AVAILABLE DATA:
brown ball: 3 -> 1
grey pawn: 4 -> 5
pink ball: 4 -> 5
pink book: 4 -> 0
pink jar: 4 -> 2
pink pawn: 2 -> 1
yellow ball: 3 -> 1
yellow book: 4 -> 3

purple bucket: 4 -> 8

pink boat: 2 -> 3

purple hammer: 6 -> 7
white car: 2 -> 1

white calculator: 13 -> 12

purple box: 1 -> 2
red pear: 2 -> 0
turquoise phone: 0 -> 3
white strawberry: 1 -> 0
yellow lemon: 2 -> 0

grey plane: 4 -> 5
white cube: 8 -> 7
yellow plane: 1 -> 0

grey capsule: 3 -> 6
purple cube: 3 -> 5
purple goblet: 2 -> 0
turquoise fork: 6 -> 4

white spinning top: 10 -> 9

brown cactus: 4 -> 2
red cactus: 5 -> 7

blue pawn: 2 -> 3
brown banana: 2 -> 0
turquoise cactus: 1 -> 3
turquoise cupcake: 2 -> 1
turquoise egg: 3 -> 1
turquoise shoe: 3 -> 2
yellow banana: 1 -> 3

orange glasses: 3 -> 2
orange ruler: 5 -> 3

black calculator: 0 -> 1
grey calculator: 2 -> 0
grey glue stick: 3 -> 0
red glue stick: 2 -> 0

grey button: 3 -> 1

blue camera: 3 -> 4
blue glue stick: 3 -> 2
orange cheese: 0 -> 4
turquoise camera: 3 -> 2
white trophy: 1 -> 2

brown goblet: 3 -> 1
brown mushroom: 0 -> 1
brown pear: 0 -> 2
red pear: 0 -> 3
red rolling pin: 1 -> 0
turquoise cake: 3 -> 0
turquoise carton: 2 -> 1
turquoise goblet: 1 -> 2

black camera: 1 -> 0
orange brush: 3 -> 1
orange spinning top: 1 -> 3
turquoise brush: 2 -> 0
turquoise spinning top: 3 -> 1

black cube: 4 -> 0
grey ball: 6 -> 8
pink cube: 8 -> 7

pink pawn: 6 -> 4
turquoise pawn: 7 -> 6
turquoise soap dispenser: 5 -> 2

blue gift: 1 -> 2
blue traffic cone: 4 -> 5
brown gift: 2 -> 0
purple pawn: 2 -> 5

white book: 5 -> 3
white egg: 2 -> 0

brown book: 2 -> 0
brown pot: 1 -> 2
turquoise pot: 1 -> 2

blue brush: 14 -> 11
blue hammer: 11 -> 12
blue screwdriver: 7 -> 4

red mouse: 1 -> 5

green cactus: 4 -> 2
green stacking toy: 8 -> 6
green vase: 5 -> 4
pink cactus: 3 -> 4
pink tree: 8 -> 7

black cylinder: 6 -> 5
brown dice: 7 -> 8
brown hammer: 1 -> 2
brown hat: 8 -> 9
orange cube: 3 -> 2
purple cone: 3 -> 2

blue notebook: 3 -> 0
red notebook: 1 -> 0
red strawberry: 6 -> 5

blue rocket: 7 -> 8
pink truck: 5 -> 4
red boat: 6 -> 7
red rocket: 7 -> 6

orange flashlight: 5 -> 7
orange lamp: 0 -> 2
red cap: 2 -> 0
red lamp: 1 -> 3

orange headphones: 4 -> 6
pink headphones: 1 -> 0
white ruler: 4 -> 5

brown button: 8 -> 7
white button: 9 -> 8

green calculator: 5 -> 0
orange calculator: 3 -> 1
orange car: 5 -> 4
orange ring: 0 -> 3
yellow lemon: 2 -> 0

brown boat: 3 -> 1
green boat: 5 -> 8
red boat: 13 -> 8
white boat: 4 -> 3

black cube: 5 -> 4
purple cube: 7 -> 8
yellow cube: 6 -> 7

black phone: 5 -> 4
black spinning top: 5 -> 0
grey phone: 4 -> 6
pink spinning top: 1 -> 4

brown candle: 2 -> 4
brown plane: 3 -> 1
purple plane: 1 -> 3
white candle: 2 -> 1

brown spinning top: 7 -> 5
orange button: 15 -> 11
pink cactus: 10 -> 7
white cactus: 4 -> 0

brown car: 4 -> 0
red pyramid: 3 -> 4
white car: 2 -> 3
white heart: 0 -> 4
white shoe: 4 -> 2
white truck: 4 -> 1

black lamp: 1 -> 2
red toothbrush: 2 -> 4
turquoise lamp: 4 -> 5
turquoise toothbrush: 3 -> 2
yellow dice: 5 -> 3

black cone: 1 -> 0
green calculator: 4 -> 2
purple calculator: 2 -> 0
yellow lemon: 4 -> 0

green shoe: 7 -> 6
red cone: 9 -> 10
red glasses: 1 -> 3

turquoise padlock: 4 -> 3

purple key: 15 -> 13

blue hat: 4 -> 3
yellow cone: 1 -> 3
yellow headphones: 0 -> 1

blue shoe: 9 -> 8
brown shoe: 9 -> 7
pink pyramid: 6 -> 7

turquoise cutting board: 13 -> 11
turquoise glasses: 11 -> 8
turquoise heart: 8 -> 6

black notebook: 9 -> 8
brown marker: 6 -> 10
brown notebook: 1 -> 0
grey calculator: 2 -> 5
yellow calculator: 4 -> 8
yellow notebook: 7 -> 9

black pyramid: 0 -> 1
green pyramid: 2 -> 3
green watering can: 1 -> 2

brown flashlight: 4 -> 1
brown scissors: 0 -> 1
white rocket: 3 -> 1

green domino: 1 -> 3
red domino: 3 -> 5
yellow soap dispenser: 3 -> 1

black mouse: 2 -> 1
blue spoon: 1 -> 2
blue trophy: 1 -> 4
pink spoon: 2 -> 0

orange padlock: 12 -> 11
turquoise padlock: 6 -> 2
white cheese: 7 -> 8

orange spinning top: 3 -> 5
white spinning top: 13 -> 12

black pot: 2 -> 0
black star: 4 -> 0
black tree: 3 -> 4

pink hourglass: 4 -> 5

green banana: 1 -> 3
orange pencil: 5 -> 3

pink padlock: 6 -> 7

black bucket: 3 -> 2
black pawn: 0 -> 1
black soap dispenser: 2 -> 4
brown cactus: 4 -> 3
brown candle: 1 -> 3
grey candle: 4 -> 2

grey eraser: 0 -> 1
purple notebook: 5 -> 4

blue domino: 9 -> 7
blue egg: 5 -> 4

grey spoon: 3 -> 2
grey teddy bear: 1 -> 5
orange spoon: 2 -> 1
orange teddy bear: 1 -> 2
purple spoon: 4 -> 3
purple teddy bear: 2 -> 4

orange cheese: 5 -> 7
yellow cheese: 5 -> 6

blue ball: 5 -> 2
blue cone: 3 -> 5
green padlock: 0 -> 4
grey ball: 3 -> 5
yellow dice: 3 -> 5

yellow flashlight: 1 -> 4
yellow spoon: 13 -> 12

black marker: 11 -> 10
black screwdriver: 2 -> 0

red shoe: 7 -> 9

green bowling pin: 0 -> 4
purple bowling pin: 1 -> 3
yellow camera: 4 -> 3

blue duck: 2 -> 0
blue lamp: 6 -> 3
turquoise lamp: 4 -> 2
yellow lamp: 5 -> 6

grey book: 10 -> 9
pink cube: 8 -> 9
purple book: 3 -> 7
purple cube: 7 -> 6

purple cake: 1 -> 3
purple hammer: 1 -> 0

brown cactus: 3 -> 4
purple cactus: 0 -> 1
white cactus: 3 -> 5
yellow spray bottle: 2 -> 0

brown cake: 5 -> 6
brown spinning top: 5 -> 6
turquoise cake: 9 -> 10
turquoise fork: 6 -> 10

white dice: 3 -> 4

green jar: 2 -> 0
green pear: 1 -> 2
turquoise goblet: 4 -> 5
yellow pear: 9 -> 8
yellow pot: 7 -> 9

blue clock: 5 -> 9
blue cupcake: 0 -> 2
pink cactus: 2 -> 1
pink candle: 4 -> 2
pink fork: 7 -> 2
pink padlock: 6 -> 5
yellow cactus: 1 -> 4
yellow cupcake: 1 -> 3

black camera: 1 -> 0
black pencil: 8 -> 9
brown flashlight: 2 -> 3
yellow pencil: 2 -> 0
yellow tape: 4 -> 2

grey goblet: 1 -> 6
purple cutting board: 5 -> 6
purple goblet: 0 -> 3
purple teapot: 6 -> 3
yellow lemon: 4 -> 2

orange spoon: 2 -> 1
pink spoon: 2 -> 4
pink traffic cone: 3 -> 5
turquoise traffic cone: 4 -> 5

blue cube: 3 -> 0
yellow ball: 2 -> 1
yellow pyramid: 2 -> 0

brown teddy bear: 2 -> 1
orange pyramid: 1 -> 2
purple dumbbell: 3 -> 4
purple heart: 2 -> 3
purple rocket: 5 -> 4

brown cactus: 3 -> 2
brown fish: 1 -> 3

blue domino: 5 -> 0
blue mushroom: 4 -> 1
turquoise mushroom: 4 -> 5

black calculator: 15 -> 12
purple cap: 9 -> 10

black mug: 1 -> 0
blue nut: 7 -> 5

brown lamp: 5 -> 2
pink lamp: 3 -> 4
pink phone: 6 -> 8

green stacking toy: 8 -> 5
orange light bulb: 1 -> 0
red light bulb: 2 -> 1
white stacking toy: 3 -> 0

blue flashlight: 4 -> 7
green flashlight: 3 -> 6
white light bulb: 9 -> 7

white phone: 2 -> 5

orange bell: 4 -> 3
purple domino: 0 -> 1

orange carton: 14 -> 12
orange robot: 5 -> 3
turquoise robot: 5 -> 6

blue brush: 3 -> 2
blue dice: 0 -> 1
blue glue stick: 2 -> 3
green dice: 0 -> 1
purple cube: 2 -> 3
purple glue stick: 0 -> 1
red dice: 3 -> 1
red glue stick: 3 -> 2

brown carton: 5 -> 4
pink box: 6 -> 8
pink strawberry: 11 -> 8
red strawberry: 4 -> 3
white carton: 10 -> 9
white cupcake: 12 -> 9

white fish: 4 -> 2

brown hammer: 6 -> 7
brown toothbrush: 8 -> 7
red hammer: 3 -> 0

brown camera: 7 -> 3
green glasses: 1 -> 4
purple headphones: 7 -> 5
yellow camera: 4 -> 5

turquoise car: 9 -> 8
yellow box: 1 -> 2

TASK BRIEF:
Where the listing above reaches the line that contains "green domino: 1 -> 3", start retyping, and finish with the line that contains "grey teddy bear: 1 -> 5"; reproduce those lines exactly and no others.

WRITTEN SOLUTION:
green domino: 1 -> 3
red domino: 3 -> 5
yellow soap dispenser: 3 -> 1

black mouse: 2 -> 1
blue spoon: 1 -> 2
blue trophy: 1 -> 4
pink spoon: 2 -> 0

orange padlock: 12 -> 11
turquoise padlock: 6 -> 2
white cheese: 7 -> 8

orange spinning top: 3 -> 5
white spinning top: 13 -> 12

black pot: 2 -> 0
black star: 4 -> 0
black tree: 3 -> 4

pink hourglass: 4 -> 5

green banana: 1 -> 3
orange pencil: 5 -> 3

pink padlock: 6 -> 7

black bucket: 3 -> 2
black pawn: 0 -> 1
black soap dispenser: 2 -> 4
brown cactus: 4 -> 3
brown candle: 1 -> 3
grey candle: 4 -> 2

grey eraser: 0 -> 1
purple notebook: 5 -> 4

blue domino: 9 -> 7
blue egg: 5 -> 4

grey spoon: 3 -> 2
grey teddy bear: 1 -> 5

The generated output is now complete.